Extracted records
━━━━━━

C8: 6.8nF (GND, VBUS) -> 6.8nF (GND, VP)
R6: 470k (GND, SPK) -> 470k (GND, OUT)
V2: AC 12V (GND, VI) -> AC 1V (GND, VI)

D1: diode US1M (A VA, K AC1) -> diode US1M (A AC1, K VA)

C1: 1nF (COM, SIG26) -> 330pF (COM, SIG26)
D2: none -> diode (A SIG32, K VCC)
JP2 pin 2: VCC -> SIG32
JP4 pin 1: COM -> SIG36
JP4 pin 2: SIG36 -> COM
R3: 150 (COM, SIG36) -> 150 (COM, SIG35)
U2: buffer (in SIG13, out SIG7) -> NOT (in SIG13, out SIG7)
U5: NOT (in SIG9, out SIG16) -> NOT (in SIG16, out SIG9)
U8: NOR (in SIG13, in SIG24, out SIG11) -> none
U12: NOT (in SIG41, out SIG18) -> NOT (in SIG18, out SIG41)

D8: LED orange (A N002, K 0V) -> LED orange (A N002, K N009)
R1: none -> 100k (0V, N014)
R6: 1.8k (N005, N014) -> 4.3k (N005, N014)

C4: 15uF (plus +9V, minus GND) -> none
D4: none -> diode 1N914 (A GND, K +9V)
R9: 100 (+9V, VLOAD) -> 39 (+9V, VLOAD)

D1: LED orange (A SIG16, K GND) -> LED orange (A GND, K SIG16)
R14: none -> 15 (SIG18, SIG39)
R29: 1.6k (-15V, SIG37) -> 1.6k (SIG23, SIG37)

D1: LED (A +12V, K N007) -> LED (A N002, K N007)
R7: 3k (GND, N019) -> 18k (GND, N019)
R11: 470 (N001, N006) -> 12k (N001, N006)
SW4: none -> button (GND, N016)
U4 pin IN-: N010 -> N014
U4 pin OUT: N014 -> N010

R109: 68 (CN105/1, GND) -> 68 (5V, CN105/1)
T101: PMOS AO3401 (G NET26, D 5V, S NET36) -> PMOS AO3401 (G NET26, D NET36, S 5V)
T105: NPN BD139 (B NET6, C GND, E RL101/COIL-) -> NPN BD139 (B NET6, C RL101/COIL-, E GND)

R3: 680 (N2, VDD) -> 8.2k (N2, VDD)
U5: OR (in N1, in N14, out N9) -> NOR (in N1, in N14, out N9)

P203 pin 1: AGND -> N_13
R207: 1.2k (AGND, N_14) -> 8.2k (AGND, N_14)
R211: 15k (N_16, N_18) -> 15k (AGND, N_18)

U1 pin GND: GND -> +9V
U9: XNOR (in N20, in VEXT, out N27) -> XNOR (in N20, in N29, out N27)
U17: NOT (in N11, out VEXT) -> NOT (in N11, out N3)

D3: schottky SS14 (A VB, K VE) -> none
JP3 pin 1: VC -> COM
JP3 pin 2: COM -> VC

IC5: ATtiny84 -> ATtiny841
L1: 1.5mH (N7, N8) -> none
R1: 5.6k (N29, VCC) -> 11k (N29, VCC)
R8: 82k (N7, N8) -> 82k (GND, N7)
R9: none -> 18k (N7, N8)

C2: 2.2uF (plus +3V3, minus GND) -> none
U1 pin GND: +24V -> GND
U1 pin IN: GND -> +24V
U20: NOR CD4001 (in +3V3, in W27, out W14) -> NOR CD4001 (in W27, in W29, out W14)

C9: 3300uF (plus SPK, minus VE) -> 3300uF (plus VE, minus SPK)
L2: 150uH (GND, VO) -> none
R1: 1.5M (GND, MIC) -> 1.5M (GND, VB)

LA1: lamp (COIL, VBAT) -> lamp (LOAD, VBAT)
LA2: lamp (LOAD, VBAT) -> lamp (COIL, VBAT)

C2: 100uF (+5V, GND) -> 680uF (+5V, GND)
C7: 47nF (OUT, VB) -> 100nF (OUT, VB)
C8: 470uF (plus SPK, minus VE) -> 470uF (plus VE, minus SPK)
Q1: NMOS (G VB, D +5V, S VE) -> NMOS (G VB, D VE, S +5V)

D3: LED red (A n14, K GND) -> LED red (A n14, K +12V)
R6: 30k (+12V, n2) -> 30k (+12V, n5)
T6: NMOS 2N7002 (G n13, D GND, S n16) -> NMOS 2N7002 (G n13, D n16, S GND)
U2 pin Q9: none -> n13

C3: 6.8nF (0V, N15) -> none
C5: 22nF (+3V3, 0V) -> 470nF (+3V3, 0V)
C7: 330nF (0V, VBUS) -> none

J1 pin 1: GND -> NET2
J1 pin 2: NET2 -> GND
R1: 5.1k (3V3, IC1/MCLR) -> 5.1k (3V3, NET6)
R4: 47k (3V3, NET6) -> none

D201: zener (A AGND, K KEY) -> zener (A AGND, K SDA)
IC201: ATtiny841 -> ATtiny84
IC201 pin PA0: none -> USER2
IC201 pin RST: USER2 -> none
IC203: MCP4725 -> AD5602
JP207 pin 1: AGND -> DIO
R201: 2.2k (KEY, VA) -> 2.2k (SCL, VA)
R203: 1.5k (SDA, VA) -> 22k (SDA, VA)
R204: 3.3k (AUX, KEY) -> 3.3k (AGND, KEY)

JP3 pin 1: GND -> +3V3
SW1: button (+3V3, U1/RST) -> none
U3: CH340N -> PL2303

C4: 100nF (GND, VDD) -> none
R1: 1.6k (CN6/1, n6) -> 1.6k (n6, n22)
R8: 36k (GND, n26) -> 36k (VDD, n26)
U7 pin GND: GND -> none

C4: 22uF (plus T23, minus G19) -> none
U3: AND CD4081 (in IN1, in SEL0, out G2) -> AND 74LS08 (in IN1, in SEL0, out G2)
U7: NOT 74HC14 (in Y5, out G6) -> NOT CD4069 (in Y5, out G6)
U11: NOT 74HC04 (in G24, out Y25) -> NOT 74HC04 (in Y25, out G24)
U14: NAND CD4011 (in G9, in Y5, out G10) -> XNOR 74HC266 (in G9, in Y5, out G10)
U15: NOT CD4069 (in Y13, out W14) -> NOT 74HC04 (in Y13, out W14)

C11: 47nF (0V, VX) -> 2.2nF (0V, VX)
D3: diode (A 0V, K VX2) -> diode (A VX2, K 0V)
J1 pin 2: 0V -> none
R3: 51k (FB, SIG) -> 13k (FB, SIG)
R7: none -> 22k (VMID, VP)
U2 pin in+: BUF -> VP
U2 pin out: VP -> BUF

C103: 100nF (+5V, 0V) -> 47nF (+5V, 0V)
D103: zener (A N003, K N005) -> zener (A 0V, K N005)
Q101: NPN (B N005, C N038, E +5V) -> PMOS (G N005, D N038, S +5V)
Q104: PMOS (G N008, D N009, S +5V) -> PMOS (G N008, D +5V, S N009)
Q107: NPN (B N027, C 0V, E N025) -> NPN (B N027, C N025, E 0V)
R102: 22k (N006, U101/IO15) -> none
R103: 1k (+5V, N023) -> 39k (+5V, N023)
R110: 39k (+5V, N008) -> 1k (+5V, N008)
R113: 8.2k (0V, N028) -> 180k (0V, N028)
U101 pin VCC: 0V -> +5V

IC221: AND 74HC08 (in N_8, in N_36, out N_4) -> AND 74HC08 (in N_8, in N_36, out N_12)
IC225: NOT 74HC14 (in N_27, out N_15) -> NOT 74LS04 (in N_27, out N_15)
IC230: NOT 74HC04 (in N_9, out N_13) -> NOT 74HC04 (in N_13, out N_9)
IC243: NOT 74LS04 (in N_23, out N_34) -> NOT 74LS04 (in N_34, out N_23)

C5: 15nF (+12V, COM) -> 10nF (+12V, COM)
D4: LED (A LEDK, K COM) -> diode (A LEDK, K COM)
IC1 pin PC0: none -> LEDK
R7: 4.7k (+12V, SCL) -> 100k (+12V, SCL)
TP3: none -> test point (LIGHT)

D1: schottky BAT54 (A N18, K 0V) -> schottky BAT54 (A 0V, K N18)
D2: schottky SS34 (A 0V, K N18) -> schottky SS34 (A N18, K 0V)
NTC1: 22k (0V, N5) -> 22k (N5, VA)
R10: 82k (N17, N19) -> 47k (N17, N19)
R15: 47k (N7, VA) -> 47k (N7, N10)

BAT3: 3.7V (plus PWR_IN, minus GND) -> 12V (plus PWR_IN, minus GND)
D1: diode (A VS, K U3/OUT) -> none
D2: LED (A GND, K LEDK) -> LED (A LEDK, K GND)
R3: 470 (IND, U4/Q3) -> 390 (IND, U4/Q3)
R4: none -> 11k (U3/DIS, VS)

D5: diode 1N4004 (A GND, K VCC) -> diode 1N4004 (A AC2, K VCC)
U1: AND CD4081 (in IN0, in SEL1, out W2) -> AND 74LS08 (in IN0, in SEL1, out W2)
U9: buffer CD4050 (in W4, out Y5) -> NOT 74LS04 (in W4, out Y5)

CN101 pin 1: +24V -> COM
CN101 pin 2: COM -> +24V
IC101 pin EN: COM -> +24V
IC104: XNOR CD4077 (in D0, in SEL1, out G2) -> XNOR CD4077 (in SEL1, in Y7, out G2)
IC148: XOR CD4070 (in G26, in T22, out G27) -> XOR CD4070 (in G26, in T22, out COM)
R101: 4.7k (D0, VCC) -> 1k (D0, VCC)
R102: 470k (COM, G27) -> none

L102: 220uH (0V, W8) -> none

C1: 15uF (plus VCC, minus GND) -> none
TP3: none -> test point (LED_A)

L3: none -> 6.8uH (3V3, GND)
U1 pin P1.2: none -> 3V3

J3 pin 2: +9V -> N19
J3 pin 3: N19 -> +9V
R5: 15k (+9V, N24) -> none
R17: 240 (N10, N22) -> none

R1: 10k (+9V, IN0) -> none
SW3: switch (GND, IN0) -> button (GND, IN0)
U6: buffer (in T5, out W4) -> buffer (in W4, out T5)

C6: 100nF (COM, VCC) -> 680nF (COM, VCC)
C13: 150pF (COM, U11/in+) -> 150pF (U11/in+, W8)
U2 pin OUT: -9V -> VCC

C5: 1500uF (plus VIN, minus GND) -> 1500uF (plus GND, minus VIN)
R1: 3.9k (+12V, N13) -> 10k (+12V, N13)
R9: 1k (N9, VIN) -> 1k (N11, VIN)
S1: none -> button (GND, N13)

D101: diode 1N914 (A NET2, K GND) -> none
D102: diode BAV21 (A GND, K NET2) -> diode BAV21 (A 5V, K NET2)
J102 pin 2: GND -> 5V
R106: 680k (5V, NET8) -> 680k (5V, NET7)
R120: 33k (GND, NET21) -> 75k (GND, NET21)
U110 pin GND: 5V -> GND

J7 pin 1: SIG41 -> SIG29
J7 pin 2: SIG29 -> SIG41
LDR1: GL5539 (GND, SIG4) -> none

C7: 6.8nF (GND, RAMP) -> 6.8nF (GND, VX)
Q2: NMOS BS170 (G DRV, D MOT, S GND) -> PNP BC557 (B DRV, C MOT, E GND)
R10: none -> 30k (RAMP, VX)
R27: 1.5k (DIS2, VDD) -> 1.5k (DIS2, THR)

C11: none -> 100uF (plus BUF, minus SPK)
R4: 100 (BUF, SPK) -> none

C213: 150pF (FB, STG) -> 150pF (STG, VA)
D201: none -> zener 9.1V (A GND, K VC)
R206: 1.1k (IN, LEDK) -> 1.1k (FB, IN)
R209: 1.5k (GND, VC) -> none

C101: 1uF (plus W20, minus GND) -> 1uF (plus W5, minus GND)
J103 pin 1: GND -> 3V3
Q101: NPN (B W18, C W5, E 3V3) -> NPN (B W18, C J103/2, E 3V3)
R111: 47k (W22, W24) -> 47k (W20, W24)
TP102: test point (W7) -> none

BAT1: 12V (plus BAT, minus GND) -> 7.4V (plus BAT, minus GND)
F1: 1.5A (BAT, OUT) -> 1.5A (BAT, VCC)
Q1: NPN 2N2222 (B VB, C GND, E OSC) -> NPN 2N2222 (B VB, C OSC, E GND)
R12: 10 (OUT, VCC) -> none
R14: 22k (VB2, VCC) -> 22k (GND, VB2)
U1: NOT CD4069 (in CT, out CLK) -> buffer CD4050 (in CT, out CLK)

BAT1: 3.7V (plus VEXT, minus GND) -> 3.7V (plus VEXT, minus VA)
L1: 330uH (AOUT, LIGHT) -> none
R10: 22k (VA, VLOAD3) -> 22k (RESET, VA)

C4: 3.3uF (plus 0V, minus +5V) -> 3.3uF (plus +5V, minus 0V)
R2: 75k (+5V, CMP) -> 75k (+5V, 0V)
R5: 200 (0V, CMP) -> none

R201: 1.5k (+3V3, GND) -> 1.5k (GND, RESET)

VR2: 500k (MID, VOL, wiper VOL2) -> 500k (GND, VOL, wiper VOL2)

━━━━━━

■ Exercise:
Take exactly the lines from the one containing "IC221: AND 74HC08" through the one containing "D4: LED (A LEDK, K" in the data above, and output them with nothing added.

■ The answer:
IC221: AND 74HC08 (in N_8, in N_36, out N_4) -> AND 74HC08 (in N_8, in N_36, out N_12)
IC225: NOT 74HC14 (in N_27, out N_15) -> NOT 74LS04 (in N_27, out N_15)
IC230: NOT 74HC04 (in N_9, out N_13) -> NOT 74HC04 (in N_13, out N_9)
IC243: NOT 74LS04 (in N_23, out N_34) -> NOT 74LS04 (in N_34, out N_23)

C5: 15nF (+12V, COM) -> 10nF (+12V, COM)
D4: LED (A LEDK, K COM) -> diode (A LEDK, K COM)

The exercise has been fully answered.